§ TASK
Each entry must be restated word for word, with nothing omitted.

====== EXCERPTED RECORDS ======

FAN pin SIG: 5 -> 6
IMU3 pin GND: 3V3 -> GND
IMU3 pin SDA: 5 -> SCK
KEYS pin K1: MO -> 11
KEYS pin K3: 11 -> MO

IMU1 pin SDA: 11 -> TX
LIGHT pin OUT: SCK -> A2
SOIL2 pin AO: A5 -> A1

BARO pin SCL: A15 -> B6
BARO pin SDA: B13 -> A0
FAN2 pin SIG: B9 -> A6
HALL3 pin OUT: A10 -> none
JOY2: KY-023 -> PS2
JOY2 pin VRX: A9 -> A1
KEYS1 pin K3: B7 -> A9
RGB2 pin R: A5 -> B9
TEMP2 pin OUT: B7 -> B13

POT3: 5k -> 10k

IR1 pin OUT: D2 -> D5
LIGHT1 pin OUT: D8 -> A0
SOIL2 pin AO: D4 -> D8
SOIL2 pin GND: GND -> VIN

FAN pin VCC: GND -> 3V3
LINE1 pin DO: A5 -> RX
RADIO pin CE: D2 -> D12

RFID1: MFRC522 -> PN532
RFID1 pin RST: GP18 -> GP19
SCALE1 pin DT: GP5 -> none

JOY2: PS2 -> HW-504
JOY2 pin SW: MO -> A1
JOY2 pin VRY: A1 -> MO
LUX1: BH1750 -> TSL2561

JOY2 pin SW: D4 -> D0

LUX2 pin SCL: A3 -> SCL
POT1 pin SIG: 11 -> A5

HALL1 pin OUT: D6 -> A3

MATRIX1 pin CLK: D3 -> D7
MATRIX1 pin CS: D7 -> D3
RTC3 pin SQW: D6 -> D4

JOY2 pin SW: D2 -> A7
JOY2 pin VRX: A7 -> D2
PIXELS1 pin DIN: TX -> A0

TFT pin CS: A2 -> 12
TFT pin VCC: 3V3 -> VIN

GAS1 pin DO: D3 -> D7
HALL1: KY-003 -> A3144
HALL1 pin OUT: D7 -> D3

======

§ TASK ANSWER
FAN pin SIG: 5 -> 6
IMU3 pin GND: 3V3 -> GND
IMU3 pin SDA: 5 -> SCK
KEYS pin K1: MO -> 11
KEYS pin K3: 11 -> MO

IMU1 pin SDA: 11 -> TX
LIGHT pin OUT: SCK -> A2
SOIL2 pin AO: A5 -> A1

BARO pin SCL: A15 -> B6
BARO pin SDA: B13 -> A0
FAN2 pin SIG: B9 -> A6
HALL3 pin OUT: A10 -> none
JOY2: KY-023 -> PS2
JOY2 pin VRX: A9 -> A1
KEYS1 pin K3: B7 -> A9
RGB2 pin R: A5 -> B9
TEMP2 pin OUT: B7 -> B13

POT3: 5k -> 10k

IR1 pin OUT: D2 -> D5
LIGHT1 pin OUT: D8 -> A0
SOIL2 pin AO: D4 -> D8
SOIL2 pin GND: GND -> VIN

FAN pin VCC: GND -> 3V3
LINE1 pin DO: A5 -> RX
RADIO pin CE: D2 -> D12

RFID1: MFRC522 -> PN532
RFID1 pin RST: GP18 -> GP19
SCALE1 pin DT: GP5 -> none

JOY2: PS2 -> HW-504
JOY2 pin SW: MO -> A1
JOY2 pin VRY: A1 -> MO
LUX1: BH1750 -> TSL2561

JOY2 pin SW: D4 -> D0

LUX2 pin SCL: A3 -> SCL
POT1 pin SIG: 11 -> A5

HALL1 pin OUT: D6 -> A3

MATRIX1 pin CLK: D3 -> D7
MATRIX1 pin CS: D7 -> D3
RTC3 pin SQW: D6 -> D4

JOY2 pin SW: D2 -> A7
JOY2 pin VRX: A7 -> D2
PIXELS1 pin DIN: TX -> A0

TFT pin CS: A2 -> 12
TFT pin VCC: 3V3 -> VIN

GAS1 pin DO: D3 -> D7
HALL1: KY-003 -> A3144
HALL1 pin OUT: D7 -> D3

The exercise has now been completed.